Work item —
Below are some records; quote exactly the lines from the one that contains "BAT2: 12V (plus n5, minus" through the one that contains "R6: 3 (+12V, n7) -> 3 (COM, n7)", inclusive, and no others.

[Source material]

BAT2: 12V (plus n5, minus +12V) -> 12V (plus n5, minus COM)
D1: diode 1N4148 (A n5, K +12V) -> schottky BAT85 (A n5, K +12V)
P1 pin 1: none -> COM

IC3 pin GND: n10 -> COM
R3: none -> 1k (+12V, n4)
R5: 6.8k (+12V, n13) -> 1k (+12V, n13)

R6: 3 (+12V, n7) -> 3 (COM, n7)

[/Source material]
[Source material]

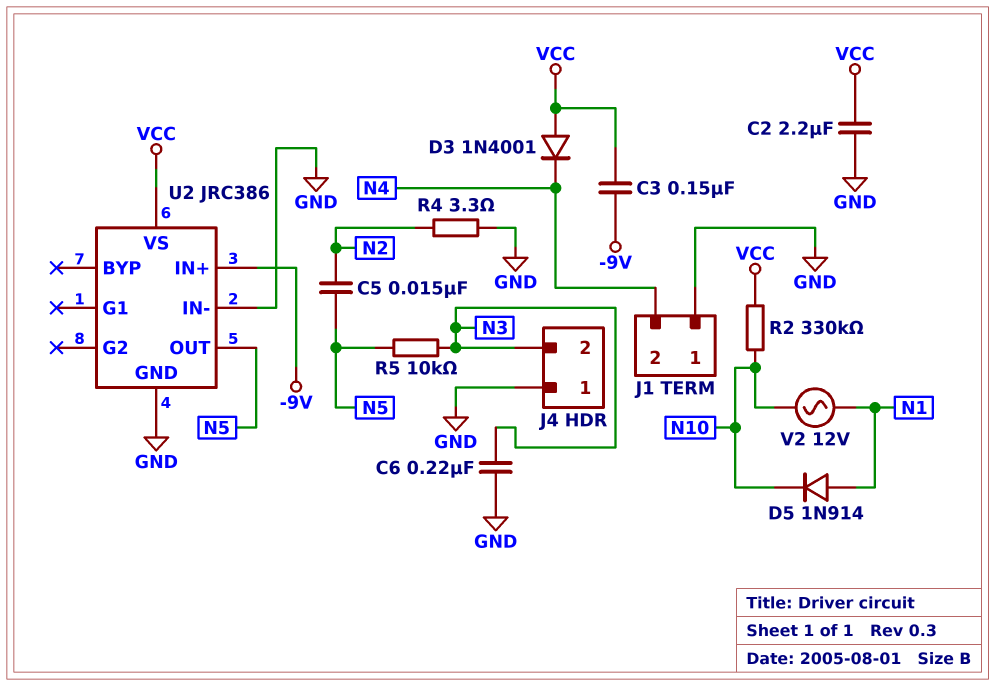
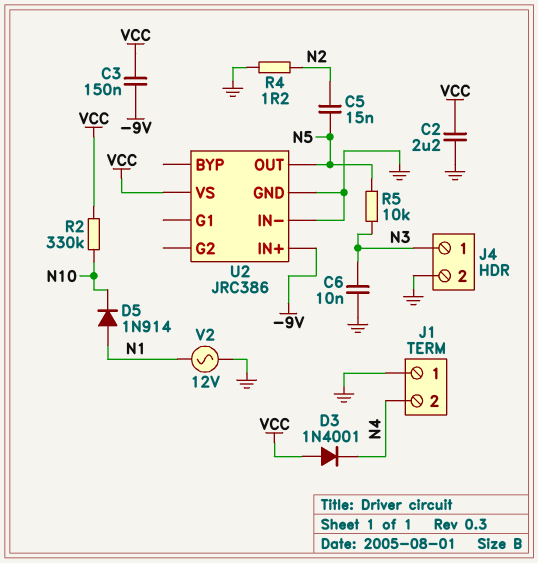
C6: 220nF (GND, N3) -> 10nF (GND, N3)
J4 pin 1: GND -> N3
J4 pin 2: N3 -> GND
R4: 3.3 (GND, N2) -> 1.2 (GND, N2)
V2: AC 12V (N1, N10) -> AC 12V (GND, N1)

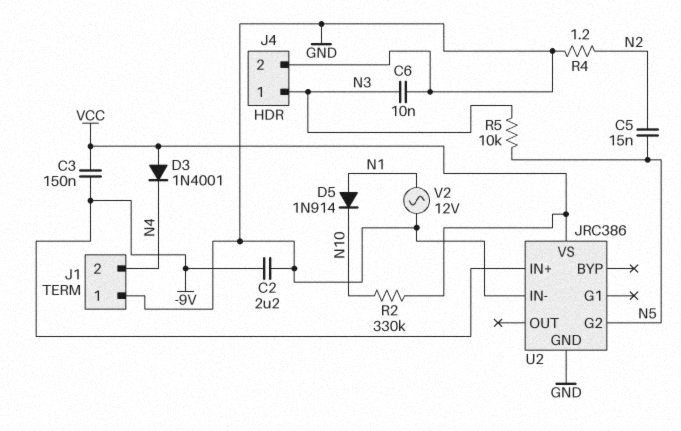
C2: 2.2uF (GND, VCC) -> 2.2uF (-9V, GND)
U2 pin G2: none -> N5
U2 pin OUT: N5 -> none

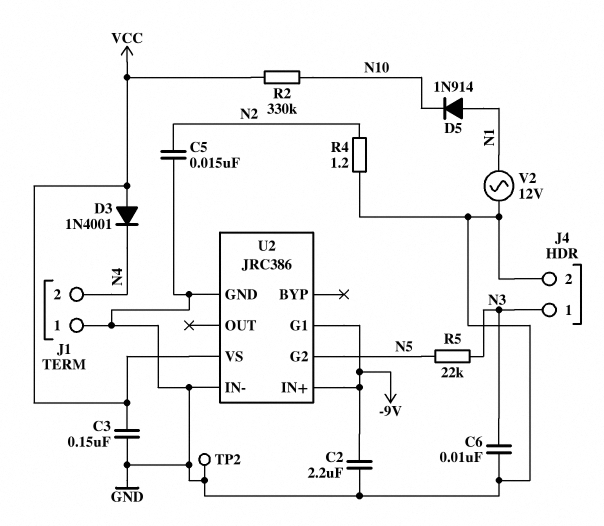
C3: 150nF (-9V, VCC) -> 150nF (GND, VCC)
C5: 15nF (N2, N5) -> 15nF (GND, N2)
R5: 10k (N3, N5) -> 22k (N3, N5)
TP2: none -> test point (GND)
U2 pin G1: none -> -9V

[/Source material]
[Source material]

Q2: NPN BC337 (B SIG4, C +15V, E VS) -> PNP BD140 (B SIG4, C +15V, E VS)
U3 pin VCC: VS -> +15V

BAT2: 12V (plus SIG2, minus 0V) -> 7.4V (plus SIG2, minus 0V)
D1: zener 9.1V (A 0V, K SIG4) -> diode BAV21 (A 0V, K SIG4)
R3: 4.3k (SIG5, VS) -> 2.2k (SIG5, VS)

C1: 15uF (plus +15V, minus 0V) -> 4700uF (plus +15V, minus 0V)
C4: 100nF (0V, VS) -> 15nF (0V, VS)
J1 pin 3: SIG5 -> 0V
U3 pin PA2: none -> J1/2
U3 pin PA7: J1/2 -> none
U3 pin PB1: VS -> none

[/Source material]

Response —
BAT2: 12V (plus n5, minus +12V) -> 12V (plus n5, minus COM)
D1: diode 1N4148 (A n5, K +12V) -> schottky BAT85 (A n5, K +12V)
P1 pin 1: none -> COM

IC3 pin GND: n10 -> COM
R3: none -> 1k (+12V, n4)
R5: 6.8k (+12V, n13) -> 1k (+12V, n13)

R6: 3 (+12V, n7) -> 3 (COM, n7)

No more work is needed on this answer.